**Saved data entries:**

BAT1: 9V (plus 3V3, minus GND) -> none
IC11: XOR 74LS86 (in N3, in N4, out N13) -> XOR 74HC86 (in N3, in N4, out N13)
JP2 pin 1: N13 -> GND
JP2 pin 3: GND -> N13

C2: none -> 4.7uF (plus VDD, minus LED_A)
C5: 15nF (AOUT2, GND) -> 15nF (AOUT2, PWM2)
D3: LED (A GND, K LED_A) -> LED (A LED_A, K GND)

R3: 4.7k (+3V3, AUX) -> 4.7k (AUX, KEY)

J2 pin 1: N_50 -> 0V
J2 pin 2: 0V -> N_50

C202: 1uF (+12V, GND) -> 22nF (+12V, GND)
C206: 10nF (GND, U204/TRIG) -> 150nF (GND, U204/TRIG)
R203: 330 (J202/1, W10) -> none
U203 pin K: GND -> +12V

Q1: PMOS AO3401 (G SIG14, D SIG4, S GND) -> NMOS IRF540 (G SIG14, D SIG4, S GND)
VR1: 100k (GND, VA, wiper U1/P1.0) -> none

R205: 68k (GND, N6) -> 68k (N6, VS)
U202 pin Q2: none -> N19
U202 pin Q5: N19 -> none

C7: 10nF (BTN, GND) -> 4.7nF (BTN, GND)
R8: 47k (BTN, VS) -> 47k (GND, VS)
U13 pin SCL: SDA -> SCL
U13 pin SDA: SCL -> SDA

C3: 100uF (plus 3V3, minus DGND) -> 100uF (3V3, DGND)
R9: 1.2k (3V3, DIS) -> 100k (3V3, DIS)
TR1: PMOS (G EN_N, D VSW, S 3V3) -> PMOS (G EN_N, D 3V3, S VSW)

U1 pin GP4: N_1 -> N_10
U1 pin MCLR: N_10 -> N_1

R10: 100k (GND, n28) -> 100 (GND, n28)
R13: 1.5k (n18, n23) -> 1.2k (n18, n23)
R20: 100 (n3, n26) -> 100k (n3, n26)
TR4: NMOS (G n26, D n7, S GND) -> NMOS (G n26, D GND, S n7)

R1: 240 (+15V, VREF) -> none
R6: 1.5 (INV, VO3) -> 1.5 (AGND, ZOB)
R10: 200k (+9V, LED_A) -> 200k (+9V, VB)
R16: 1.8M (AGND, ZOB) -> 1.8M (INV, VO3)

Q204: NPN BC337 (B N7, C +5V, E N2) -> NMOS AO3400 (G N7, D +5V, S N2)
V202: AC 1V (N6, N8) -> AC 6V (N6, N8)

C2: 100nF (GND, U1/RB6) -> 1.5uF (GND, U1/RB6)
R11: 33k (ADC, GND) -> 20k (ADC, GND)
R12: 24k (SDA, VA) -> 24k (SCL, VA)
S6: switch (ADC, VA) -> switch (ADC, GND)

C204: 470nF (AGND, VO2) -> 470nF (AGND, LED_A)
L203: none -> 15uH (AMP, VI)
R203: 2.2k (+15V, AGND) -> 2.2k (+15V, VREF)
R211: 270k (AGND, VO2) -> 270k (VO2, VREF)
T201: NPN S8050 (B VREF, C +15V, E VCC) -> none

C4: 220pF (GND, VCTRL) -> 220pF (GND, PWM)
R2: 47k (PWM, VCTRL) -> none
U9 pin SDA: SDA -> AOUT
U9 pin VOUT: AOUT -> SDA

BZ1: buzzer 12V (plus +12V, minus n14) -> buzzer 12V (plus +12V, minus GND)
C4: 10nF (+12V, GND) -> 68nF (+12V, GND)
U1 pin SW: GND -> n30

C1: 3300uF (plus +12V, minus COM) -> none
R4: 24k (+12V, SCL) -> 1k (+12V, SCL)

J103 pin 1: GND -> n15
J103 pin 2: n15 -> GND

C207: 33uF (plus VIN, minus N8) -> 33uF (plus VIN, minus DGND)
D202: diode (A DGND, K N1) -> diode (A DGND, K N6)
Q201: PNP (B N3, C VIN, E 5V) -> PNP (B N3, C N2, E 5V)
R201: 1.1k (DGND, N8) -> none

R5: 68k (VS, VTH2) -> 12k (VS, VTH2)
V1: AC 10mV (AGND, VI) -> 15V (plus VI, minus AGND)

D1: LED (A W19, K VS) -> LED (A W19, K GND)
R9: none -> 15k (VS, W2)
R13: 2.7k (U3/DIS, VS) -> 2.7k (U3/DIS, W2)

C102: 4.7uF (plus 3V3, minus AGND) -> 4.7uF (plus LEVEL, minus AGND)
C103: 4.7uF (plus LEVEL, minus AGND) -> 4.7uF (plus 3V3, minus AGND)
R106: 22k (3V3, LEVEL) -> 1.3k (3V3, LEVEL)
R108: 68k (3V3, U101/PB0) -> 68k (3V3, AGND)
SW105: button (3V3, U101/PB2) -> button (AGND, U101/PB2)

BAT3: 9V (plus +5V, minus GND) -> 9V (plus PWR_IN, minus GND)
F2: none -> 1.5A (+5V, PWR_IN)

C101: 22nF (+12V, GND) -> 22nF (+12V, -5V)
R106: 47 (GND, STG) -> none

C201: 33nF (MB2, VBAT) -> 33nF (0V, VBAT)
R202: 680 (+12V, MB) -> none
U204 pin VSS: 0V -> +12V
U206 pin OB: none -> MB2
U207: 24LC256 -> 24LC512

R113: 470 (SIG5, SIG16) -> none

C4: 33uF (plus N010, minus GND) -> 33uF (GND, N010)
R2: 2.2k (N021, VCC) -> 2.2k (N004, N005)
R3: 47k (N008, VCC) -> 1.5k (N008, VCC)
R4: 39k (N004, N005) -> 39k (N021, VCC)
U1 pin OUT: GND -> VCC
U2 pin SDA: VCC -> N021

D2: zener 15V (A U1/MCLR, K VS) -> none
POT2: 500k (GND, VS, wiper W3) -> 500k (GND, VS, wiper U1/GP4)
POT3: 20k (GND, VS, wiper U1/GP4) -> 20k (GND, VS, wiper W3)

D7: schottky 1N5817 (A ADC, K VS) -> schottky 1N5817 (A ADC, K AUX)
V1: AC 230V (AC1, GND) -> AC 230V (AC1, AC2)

**ABOUT THIS EXERCISE:** Exactly the lines above from the one with "F2: none -> 1.5A (+5V, PWR_IN)" to the one with "U207: 24LC256 -> 24LC512", both included, are to be quoted; leave the rest out.

**EXERCISE OUTPUT:**
F2: none -> 1.5A (+5V, PWR_IN)

C101: 22nF (+12V, GND) -> 22nF (+12V, -5V)
R106: 47 (GND, STG) -> none

C201: 33nF (MB2, VBAT) -> 33nF (0V, VBAT)
R202: 680 (+12V, MB) -> none
U204 pin VSS: 0V -> +12V
U206 pin OB: none -> MB2
U207: 24LC256 -> 24LC512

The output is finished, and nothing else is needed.